┌─ Records for processing

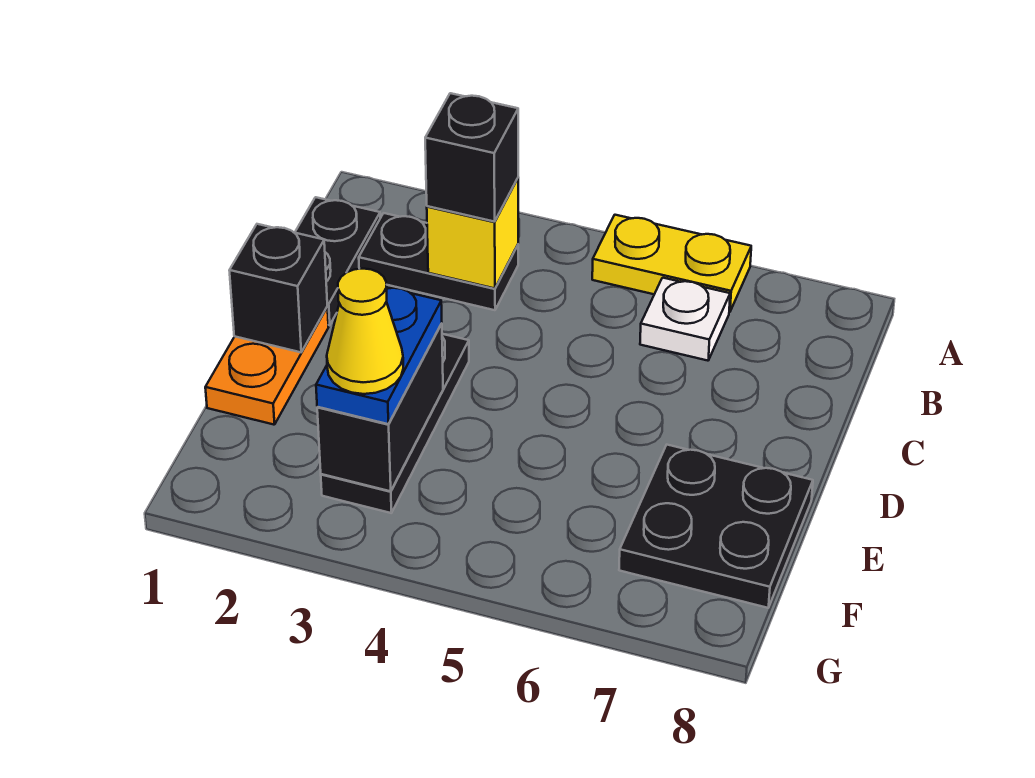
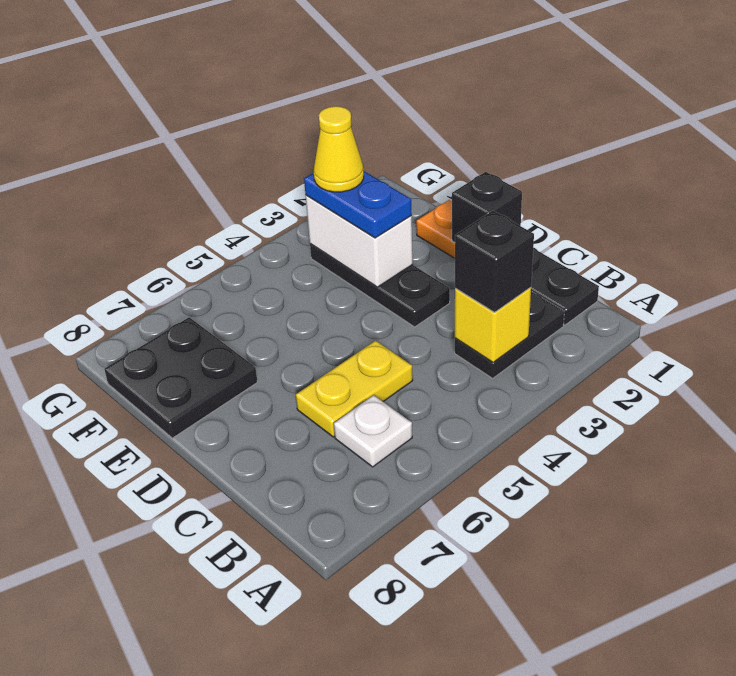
yellow 1x2 plate [592,215,751,312] -> yellow 1x2 plate moved to [296,341,413,437]
black 1x2 brick [317,324,443,491] -> white 1x2 brick [306,195,413,287]

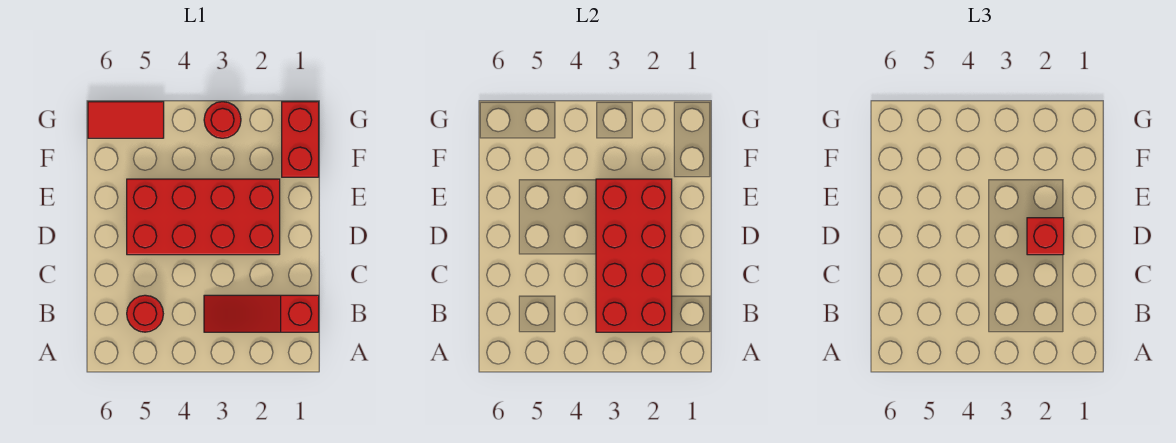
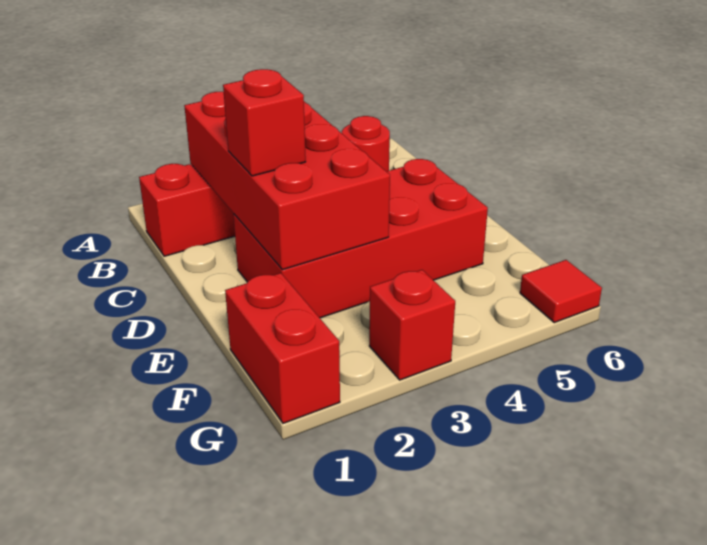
red 1x1 round brick [204,102,241,138] -> red 1x1 brick [369,270,455,380]
red 1x2 tile [88,102,164,138] -> red 1x1 tile [520,260,602,323]

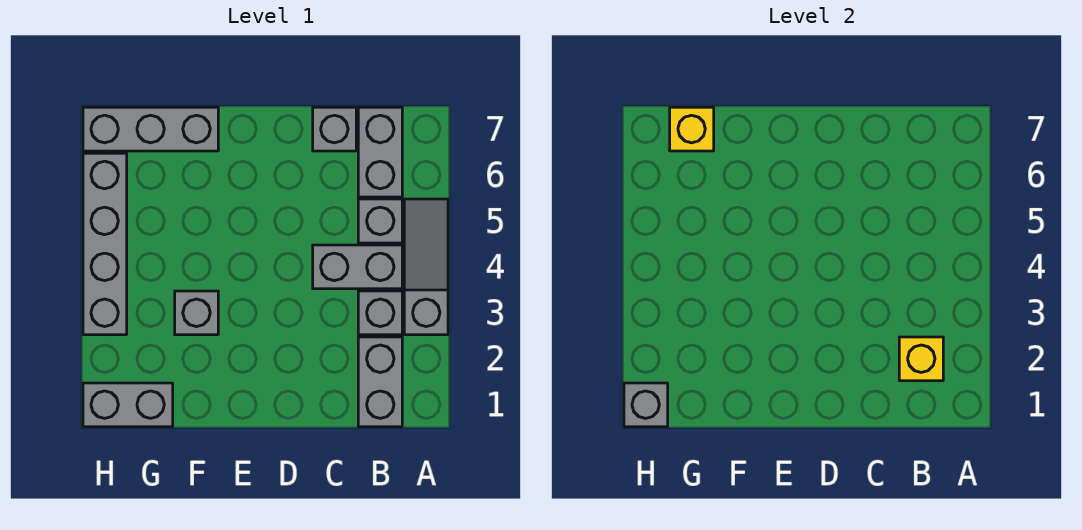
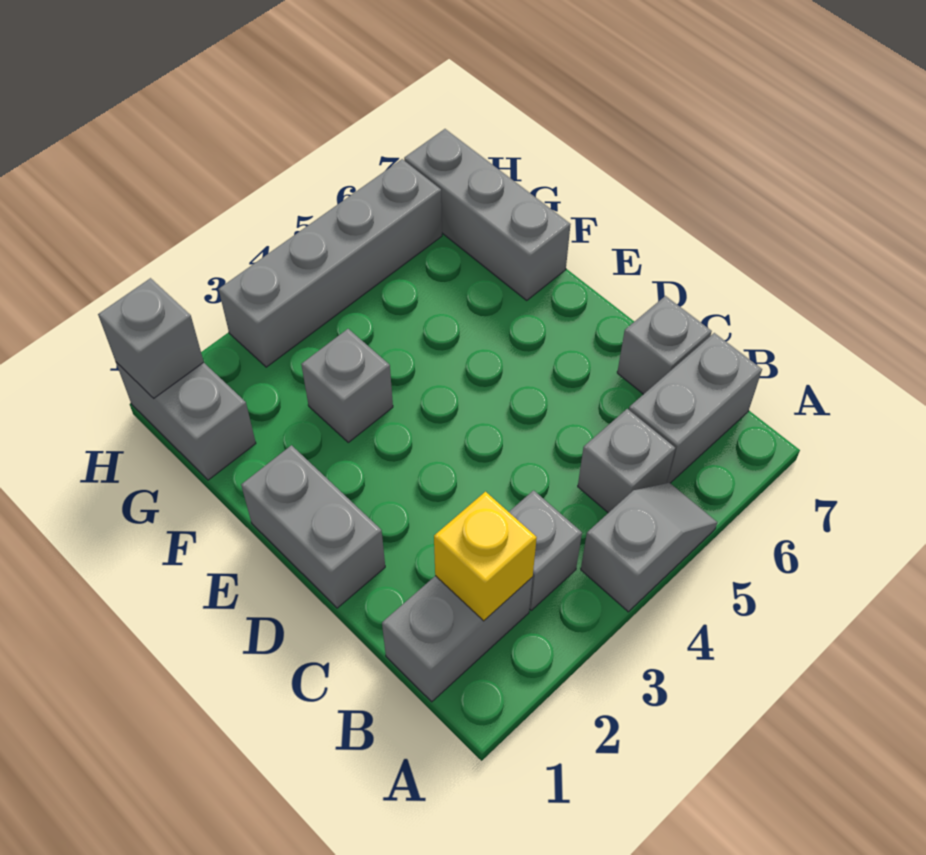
grey 1x3 slope [404,199,448,335] -> grey 1x2 slope [581,483,717,612]
grey 1x2 brick [313,245,402,289] -> grey 1x2 brick moved to [241,445,385,608]
yellow 1x1 brick [670,107,714,151] -> none

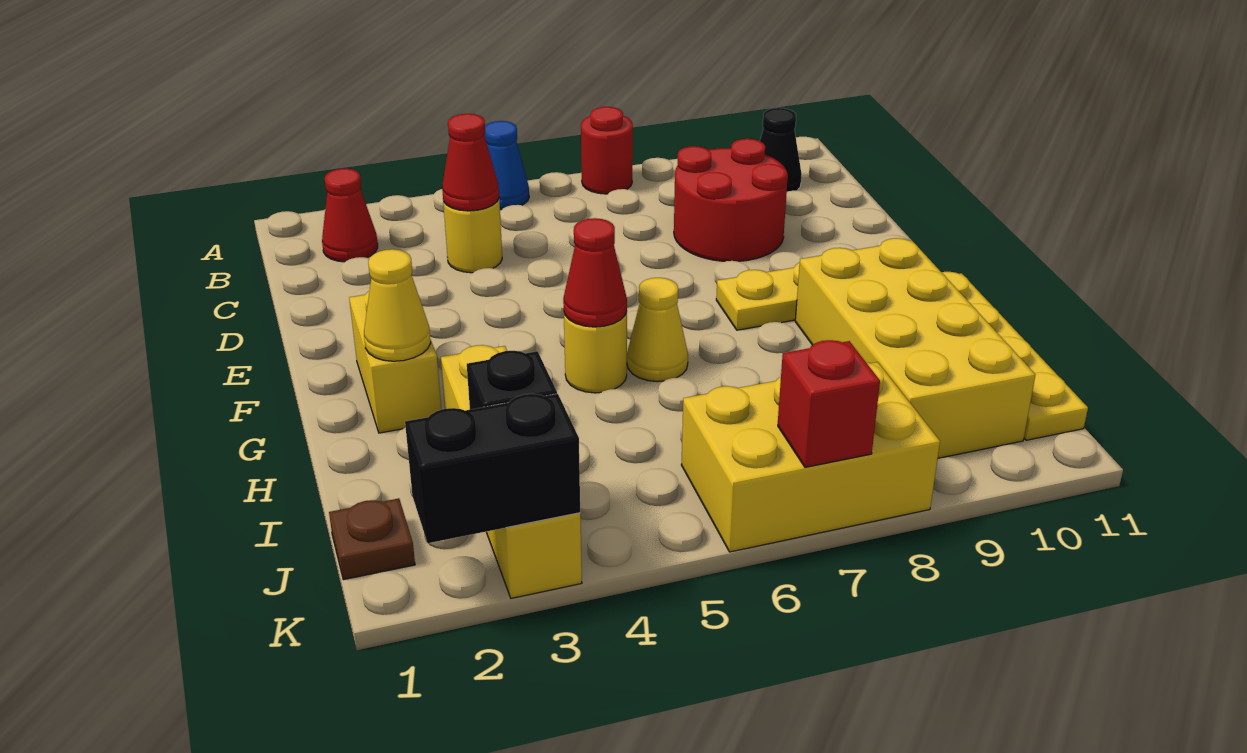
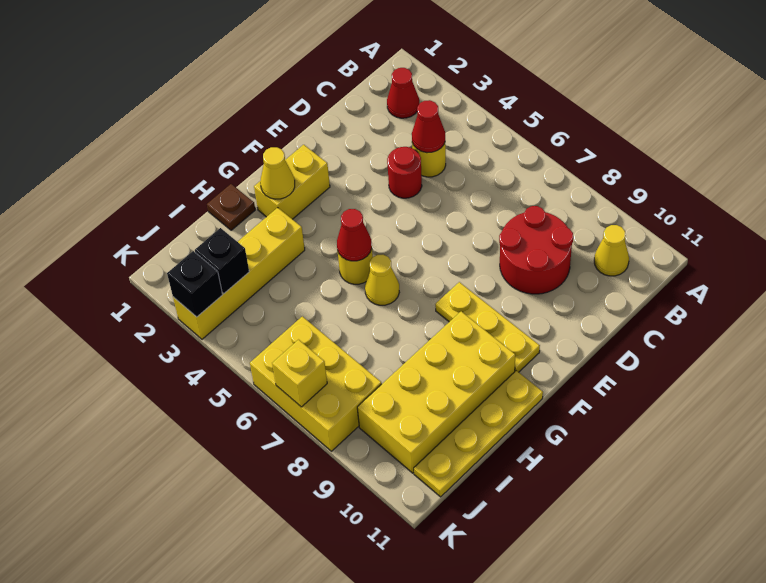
blue 1x1 cone [485,121,529,210] -> none
red 1x1 round brick [581,107,633,194] -> red 1x1 round brick moved to [387,147,422,198]
black 1x1 cone [760,108,802,192] -> yellow 1x1 cone [594,225,629,276]
brown 1x1 plate [329,498,415,580] -> brown 1x1 plate moved to [207,184,255,230]
black 1x2 brick [405,394,580,543] -> black 1x1 brick [167,251,223,317]
red 1x1 brick [778,340,880,467] -> yellow 1x1 brick [272,340,327,407]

└─

_What you are asked to do_
Scan the material for the string "yellow". Copy each line where it appears.

_Answer for the task_
yellow 1x2 plate [592,215,751,312] -> yellow 1x2 plate moved to [296,341,413,437]
yellow 1x1 brick [670,107,714,151] -> none
black 1x1 cone [760,108,802,192] -> yellow 1x1 cone [594,225,629,276]
red 1x1 brick [778,340,880,467] -> yellow 1x1 brick [272,340,327,407]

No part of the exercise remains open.